### [Assignment]
Only the lines from the one containing "(341, 448) = (197, 331): none -> black duck" to the end of the records belong in the output; print them exactly.

Dataset records
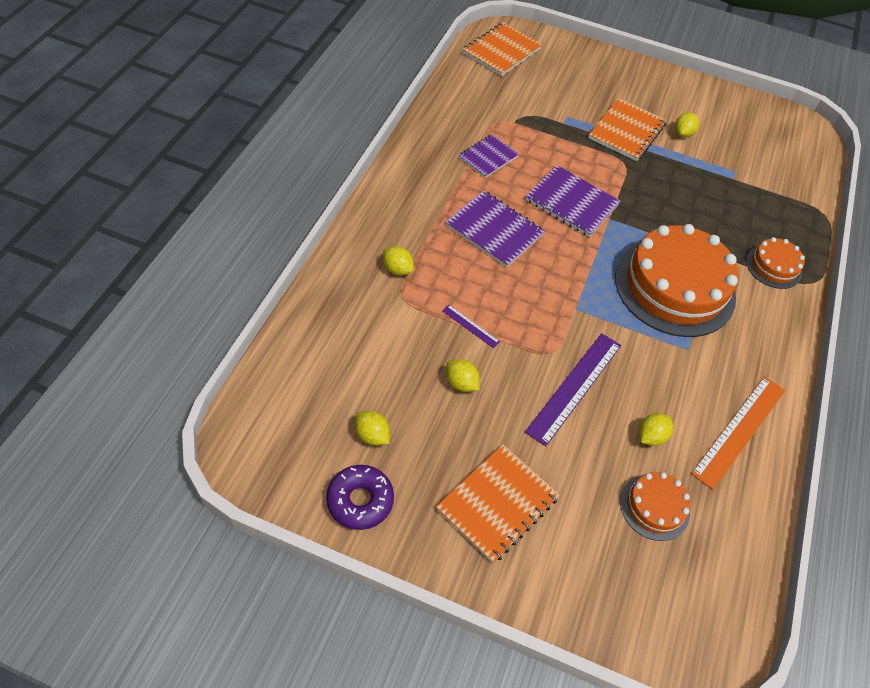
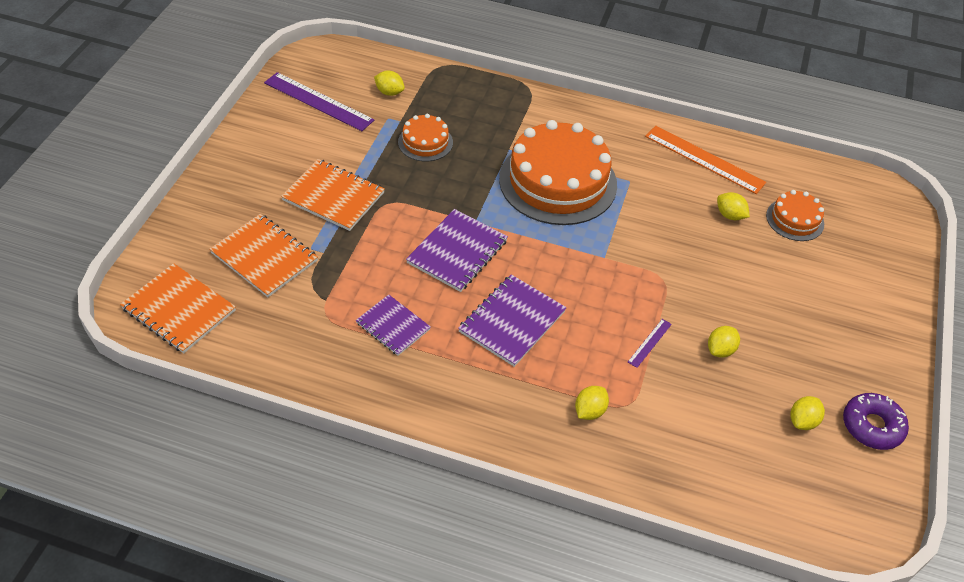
camera: 90 degrees left, 5 degrees down
(497, 504) = (833, 323): orange notebook -> orange notebook (264, 257)
(575, 387) = (697, 263): purple ruler -> purple ruler (318, 101)
(683, 134) = (333, 150): yellow lemon -> yellow lemon (389, 92)
(773, 266) = (515, 110): orange cake -> orange cake (425, 142)

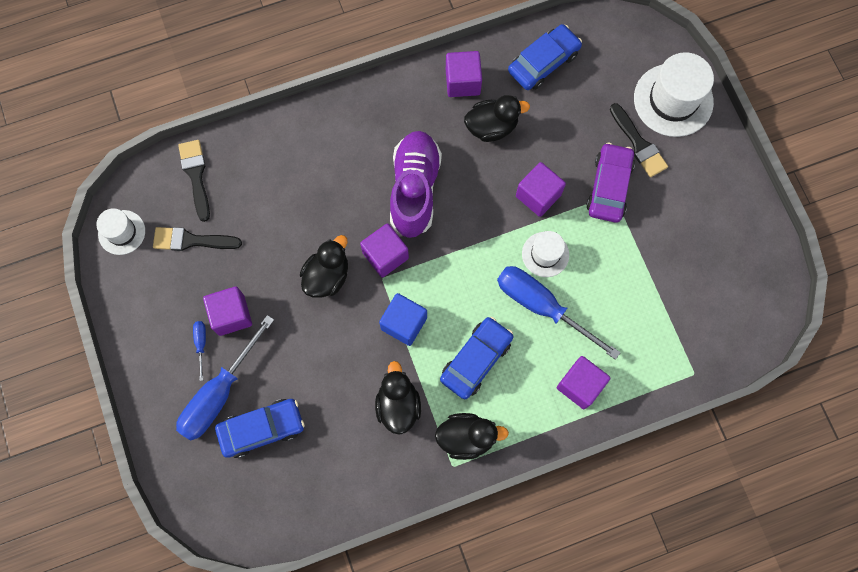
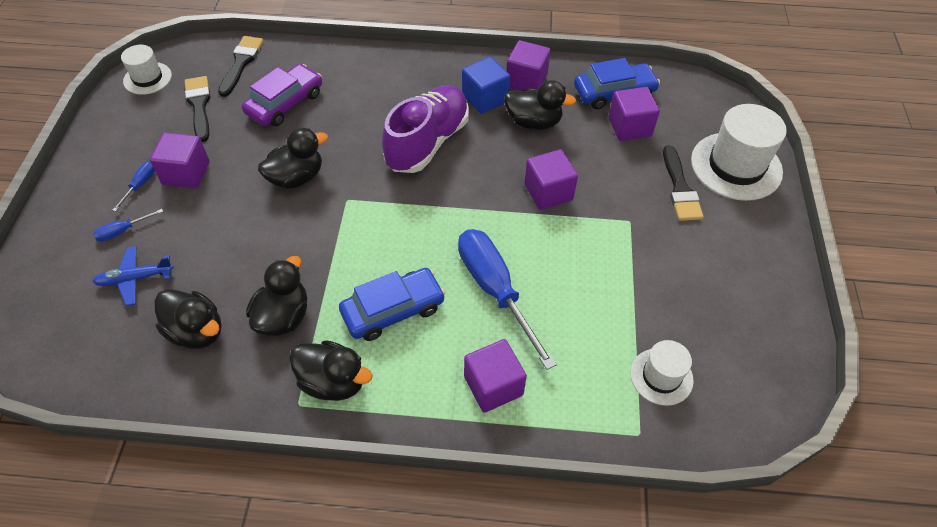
camera: 25 degrees right, 20 degrees down
(191, 240) = (199, 105): black brush -> black brush turned 45 degrees clockwise
(219, 393) = (123, 231): blue screwdriver -> blue screwdriver, size x0.42
(262, 429) = (135, 279): blue car -> blue plane
(341, 448) = (197, 331): none -> black duck
(385, 255) = (363, 183): purple cube -> purple cube (629, 127)
(404, 323) = (341, 246): blue cube -> blue cube (485, 98)
(545, 254) = (526, 244): white hat -> white hat (661, 376)
(609, 187) = (629, 213): purple car -> purple car (285, 103)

### [Task response]
(341, 448) = (197, 331): none -> black duck
(385, 255) = (363, 183): purple cube -> purple cube (629, 127)
(404, 323) = (341, 246): blue cube -> blue cube (485, 98)
(545, 254) = (526, 244): white hat -> white hat (661, 376)
(609, 187) = (629, 213): purple car -> purple car (285, 103)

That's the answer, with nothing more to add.